EXERCISE DESCRIPTION:
Across the entries below, tally every line that holds the word "none". Give only the tally.

EXTRACTED INFORMATION section start

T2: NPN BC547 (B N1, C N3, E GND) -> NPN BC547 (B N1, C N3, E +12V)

EXTRACTED INFORMATION section end
EXTRACTED INFORMATION section start

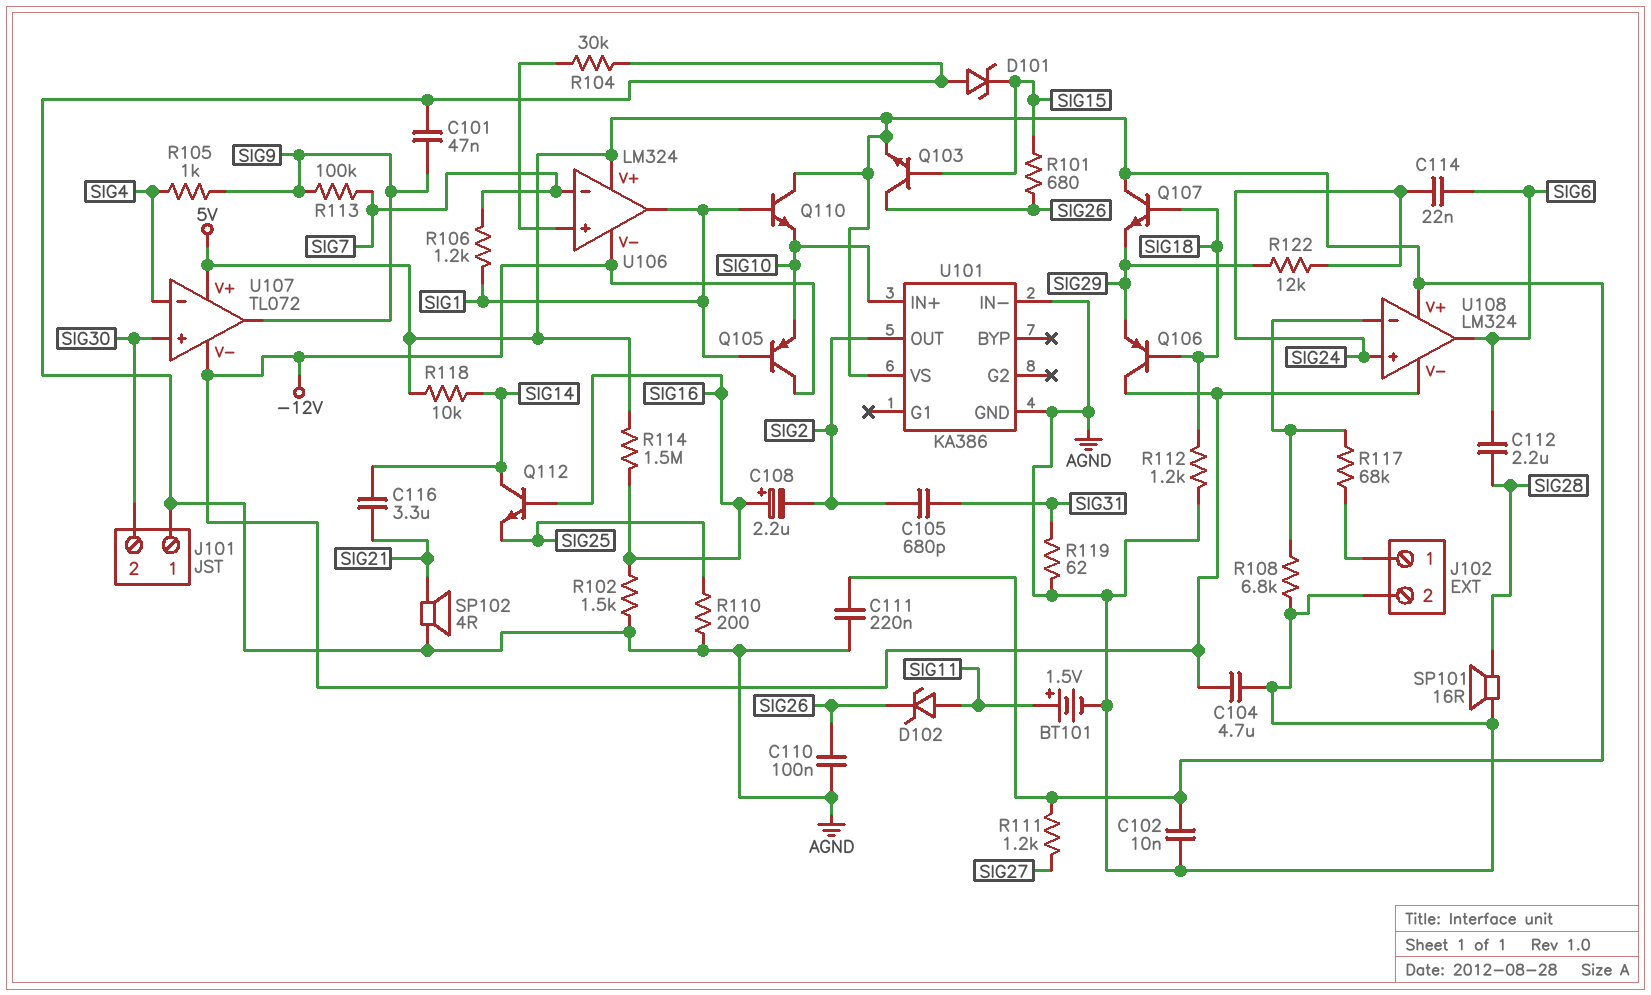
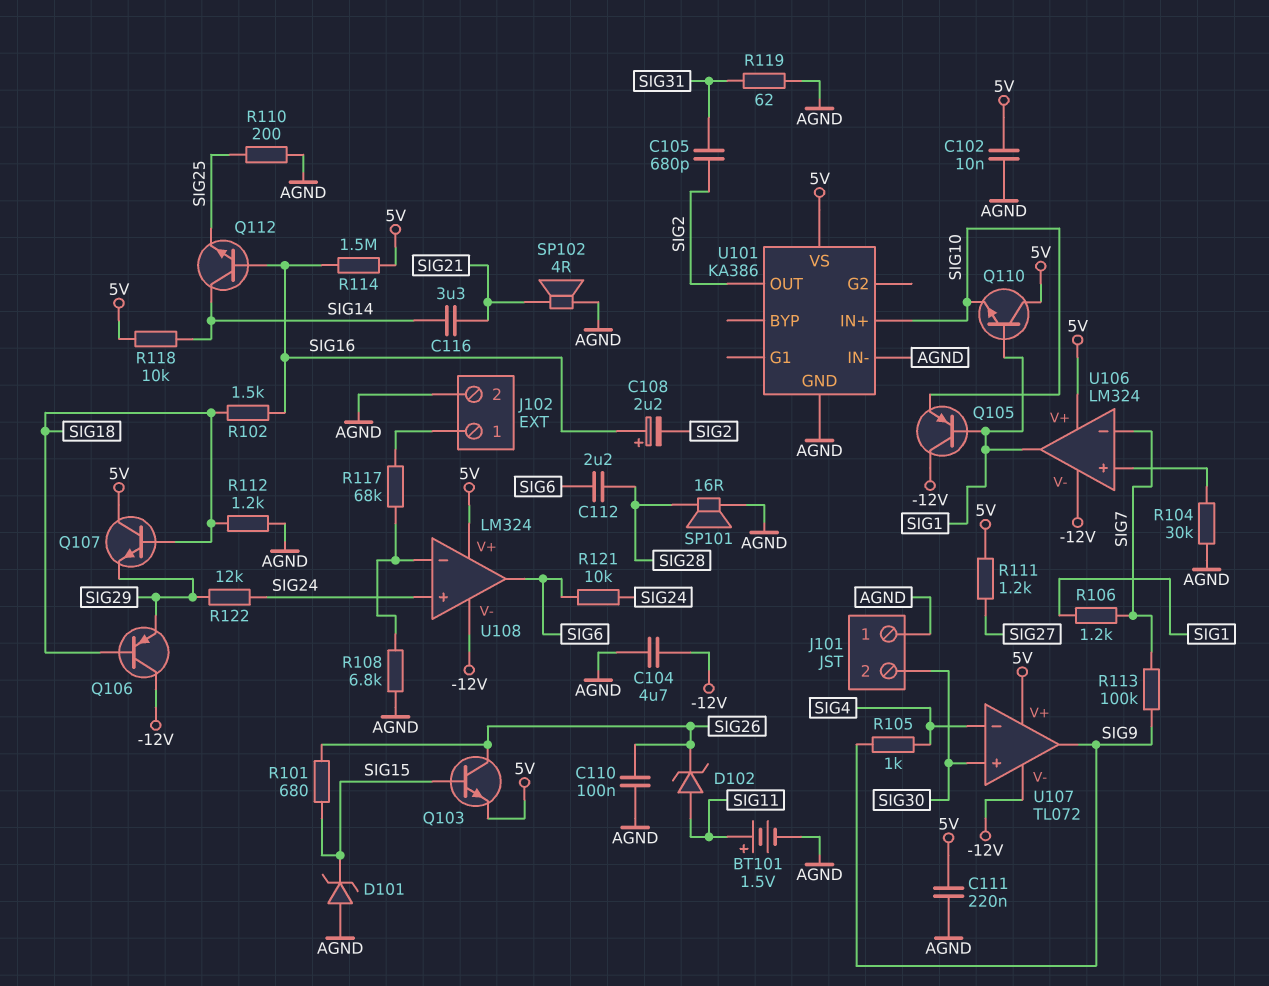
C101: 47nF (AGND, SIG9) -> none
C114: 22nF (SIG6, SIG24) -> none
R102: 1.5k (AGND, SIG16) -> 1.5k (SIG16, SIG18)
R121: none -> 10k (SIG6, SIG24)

EXTRACTED INFORMATION section end
EXTRACTED INFORMATION section start

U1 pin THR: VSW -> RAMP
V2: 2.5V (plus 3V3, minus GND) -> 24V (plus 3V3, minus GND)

EXTRACTED INFORMATION section end

YOUR SOLUTION:
3